## TASK OBJECTIVE:
Would you reproduce exactly the lines below from the one holding "MATRIX pin CS: D7 -> D8" through the one holding "SD1 pin VCC: 5V -> GND", inclusive, and no others?

## PROVIDED DATA:
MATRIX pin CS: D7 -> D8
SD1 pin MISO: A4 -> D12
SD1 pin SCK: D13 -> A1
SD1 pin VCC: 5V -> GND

--

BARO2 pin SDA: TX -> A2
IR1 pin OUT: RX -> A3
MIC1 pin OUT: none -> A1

## COMPLETED TASK:
MATRIX pin CS: D7 -> D8
SD1 pin MISO: A4 -> D12
SD1 pin SCK: D13 -> A1
SD1 pin VCC: 5V -> GND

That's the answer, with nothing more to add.